● **DIRECTIONS FOR THIS TASK**:
Would you filter these records and copy every line that has the word "plus"?

Records drawn from a dataset
========

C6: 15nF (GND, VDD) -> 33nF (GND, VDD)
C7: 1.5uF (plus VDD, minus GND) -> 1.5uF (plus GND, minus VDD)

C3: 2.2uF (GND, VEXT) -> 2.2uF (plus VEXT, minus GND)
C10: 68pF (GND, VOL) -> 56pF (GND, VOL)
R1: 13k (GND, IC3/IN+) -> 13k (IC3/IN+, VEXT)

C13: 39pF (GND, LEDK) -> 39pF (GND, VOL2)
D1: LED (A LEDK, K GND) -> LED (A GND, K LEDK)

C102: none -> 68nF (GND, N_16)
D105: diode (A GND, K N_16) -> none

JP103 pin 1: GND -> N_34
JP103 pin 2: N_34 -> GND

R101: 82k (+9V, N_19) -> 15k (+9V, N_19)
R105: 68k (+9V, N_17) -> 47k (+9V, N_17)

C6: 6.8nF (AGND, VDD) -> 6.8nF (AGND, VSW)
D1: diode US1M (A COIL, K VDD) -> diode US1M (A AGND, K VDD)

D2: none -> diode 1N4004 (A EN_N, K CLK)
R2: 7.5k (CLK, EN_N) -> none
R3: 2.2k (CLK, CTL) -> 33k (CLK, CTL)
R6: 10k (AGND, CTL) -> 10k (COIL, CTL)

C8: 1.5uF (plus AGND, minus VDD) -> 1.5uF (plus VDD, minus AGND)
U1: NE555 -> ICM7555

========

● **REPLY**:
C7: 1.5uF (plus VDD, minus GND) -> 1.5uF (plus GND, minus VDD)
C3: 2.2uF (GND, VEXT) -> 2.2uF (plus VEXT, minus GND)
C8: 1.5uF (plus AGND, minus VDD) -> 1.5uF (plus VDD, minus AGND)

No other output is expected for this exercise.